Arrange every line of the data below as a numbered list, skipping blank lines. Leave the pictures out of your answer.

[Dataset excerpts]
━━━━━━━━━━━━━━━━━━━━━━━━━━━━━━

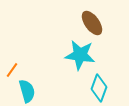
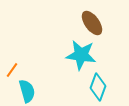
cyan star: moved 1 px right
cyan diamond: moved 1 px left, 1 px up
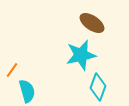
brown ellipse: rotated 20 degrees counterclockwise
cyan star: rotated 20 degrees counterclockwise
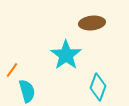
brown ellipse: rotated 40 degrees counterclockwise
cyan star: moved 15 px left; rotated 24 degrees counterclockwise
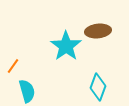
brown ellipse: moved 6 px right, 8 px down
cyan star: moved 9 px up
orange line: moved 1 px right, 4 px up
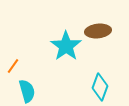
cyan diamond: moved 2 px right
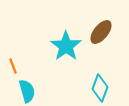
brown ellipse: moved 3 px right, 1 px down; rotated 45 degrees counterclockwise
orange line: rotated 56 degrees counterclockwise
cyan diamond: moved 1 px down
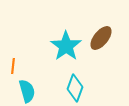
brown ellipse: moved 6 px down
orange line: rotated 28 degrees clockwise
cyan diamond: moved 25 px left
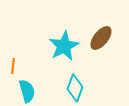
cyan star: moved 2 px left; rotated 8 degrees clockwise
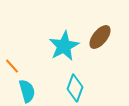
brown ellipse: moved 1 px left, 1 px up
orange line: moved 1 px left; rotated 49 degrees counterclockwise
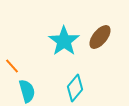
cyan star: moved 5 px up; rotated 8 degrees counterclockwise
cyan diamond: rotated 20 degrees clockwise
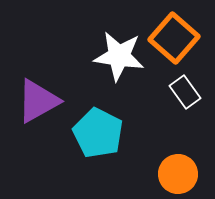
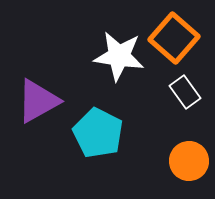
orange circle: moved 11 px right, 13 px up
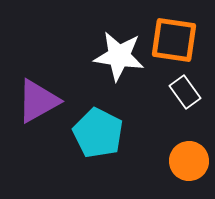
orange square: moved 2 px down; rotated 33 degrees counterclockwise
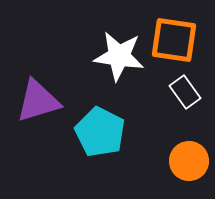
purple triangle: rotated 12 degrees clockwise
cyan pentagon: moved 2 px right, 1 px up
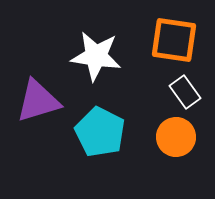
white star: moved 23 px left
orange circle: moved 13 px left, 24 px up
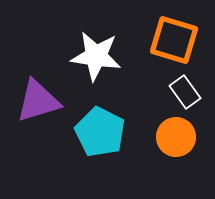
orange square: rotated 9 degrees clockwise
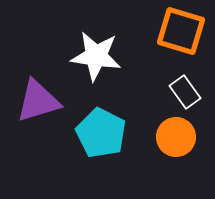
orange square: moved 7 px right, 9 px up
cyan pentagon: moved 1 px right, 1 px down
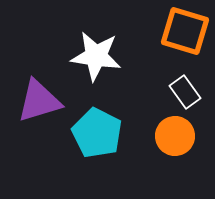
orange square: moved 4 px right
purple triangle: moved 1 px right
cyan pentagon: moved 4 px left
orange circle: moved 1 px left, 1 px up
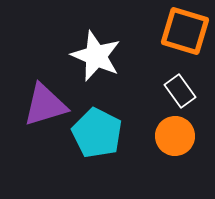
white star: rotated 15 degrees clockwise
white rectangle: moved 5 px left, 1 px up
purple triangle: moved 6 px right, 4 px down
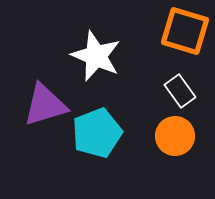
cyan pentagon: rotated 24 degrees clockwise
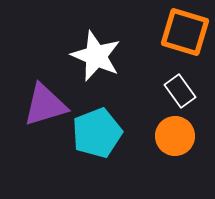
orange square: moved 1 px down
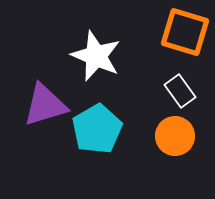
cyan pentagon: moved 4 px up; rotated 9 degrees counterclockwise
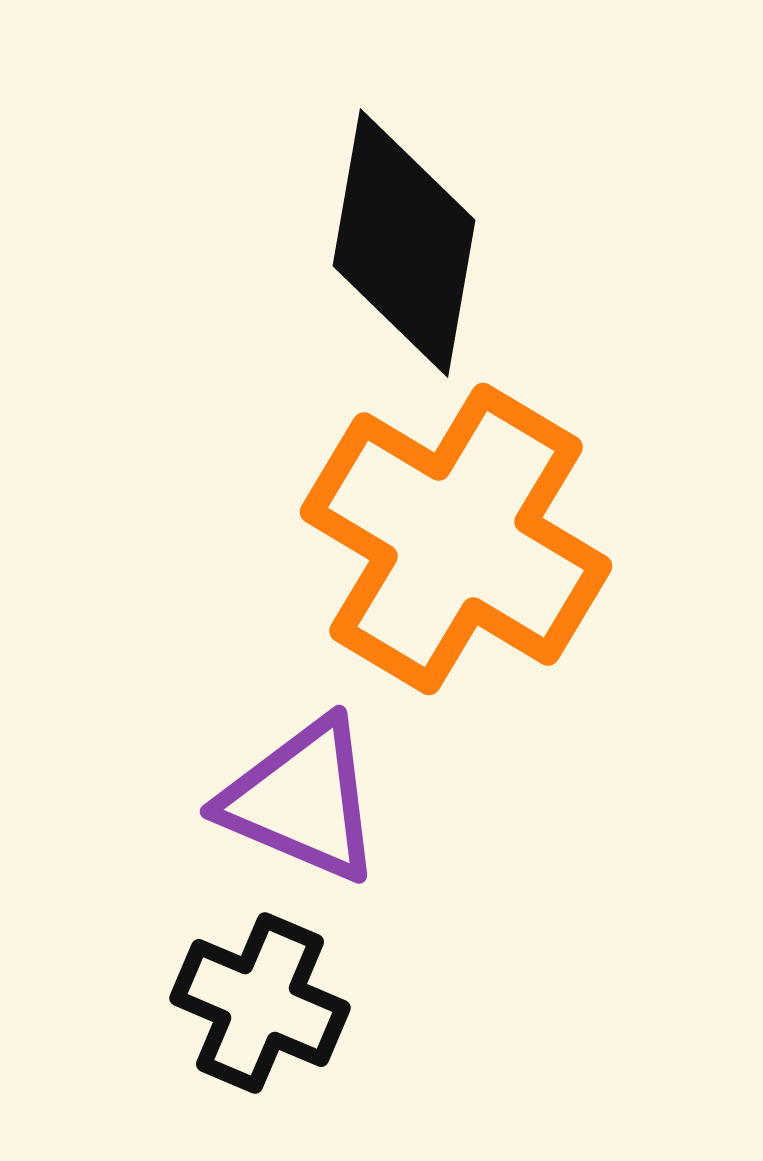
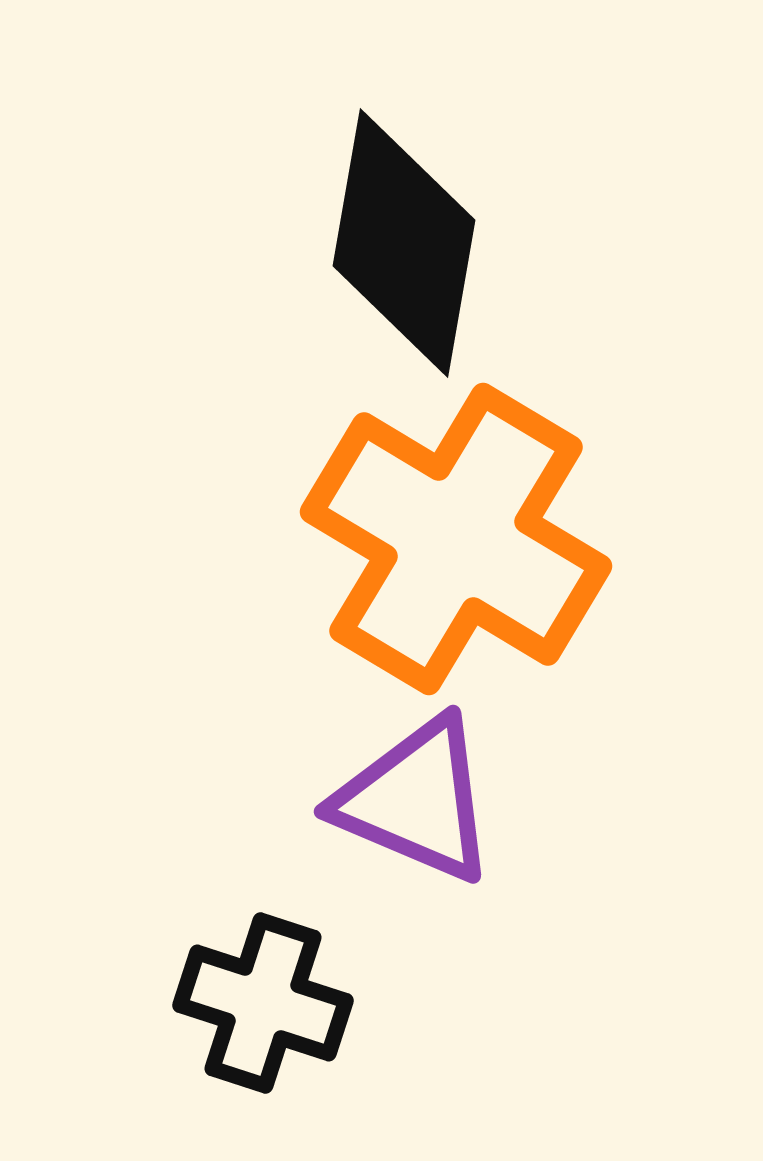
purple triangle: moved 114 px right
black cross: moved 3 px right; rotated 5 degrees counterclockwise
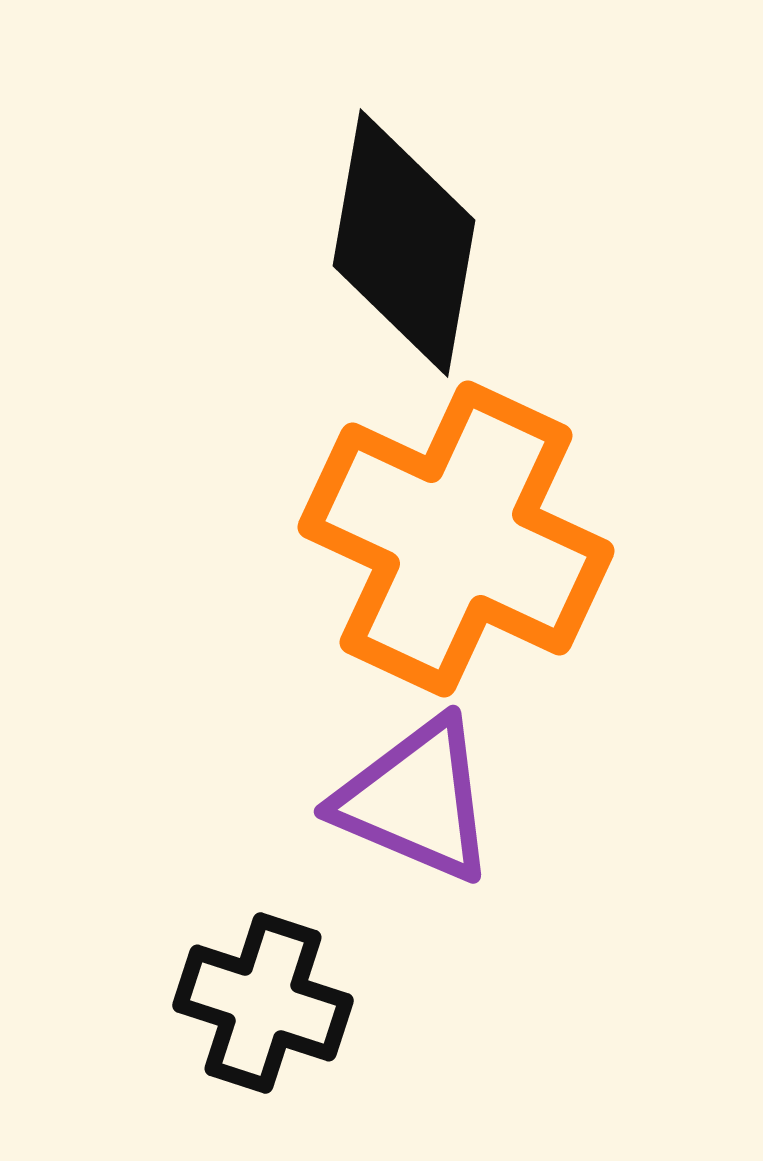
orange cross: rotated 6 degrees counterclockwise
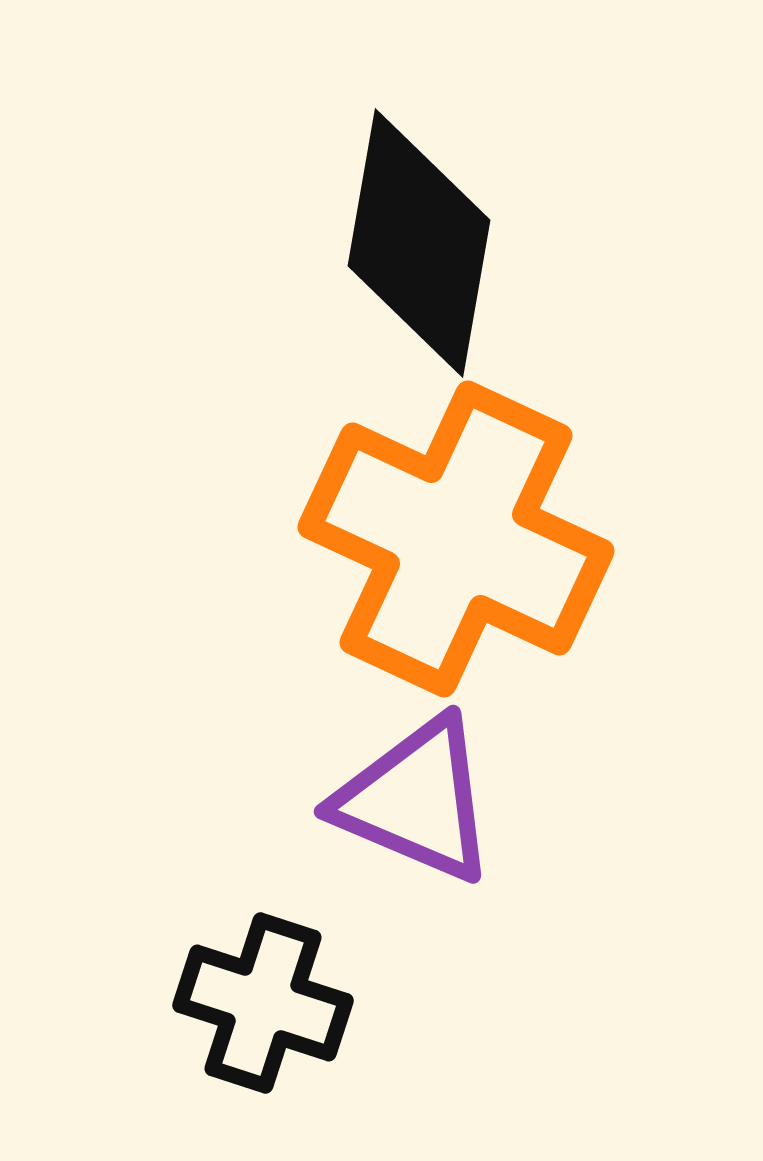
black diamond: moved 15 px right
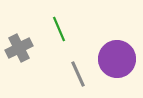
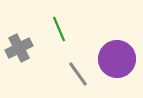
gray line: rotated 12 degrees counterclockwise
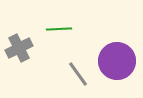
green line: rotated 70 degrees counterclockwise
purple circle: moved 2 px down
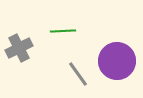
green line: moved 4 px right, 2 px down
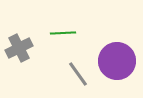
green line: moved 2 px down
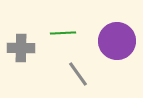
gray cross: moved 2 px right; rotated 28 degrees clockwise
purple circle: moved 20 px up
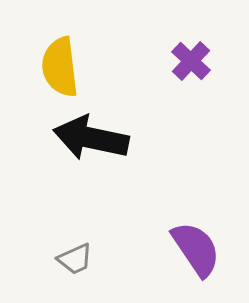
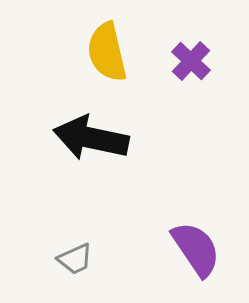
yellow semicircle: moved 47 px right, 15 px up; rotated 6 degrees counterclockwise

━━━━━━━━━━━━━━━━━━━━━━━━━━━━━━

### Exercise solution
1. cyan star: moved 1 px right
2. cyan diamond: moved 1 px left, 1 px up
3. brown ellipse: rotated 20 degrees counterclockwise
4. cyan star: rotated 20 degrees counterclockwise
5. brown ellipse: rotated 40 degrees counterclockwise
6. cyan star: moved 15 px left; rotated 24 degrees counterclockwise
7. brown ellipse: moved 6 px right, 8 px down
8. cyan star: moved 9 px up
9. orange line: moved 1 px right, 4 px up
10. cyan diamond: moved 2 px right
11. brown ellipse: moved 3 px right, 1 px down; rotated 45 degrees counterclockwise
12. orange line: rotated 56 degrees counterclockwise
13. cyan diamond: moved 1 px down
14. brown ellipse: moved 6 px down
15. orange line: rotated 28 degrees clockwise
16. cyan diamond: moved 25 px left
17. cyan star: moved 2 px left; rotated 8 degrees clockwise
18. brown ellipse: moved 1 px left, 1 px up
19. orange line: moved 1 px left; rotated 49 degrees counterclockwise
20. cyan star: moved 5 px up; rotated 8 degrees counterclockwise
21. cyan diamond: rotated 20 degrees clockwise
22. orange circle: moved 11 px right, 13 px up
23. orange square: moved 2 px down; rotated 33 degrees counterclockwise
24. purple triangle: rotated 12 degrees clockwise
25. cyan pentagon: moved 2 px right, 1 px up
26. white star: moved 23 px left
27. orange circle: moved 13 px left, 24 px up
28. orange square: rotated 9 degrees clockwise
29. orange square: moved 7 px right, 9 px up
30. cyan pentagon: moved 1 px right, 1 px down
31. orange square: moved 4 px right
32. purple triangle: moved 1 px right
33. cyan pentagon: moved 4 px left
34. orange circle: moved 1 px left, 1 px up
35. white star: rotated 15 degrees clockwise
36. white rectangle: moved 5 px left, 1 px up
37. purple triangle: moved 6 px right, 4 px down
38. cyan pentagon: rotated 24 degrees clockwise
39. orange square: moved 1 px down
40. cyan pentagon: moved 4 px up; rotated 9 degrees counterclockwise
41. purple triangle: moved 114 px right
42. black cross: moved 3 px right; rotated 5 degrees counterclockwise
43. orange cross: rotated 6 degrees counterclockwise
44. black diamond: moved 15 px right
45. gray line: rotated 12 degrees counterclockwise
46. green line: rotated 70 degrees counterclockwise
47. purple circle: moved 2 px down
48. green line: moved 4 px right, 2 px down
49. green line: moved 2 px down
50. gray cross: moved 2 px right; rotated 28 degrees clockwise
51. purple circle: moved 20 px up
52. yellow semicircle: moved 47 px right, 15 px up; rotated 6 degrees counterclockwise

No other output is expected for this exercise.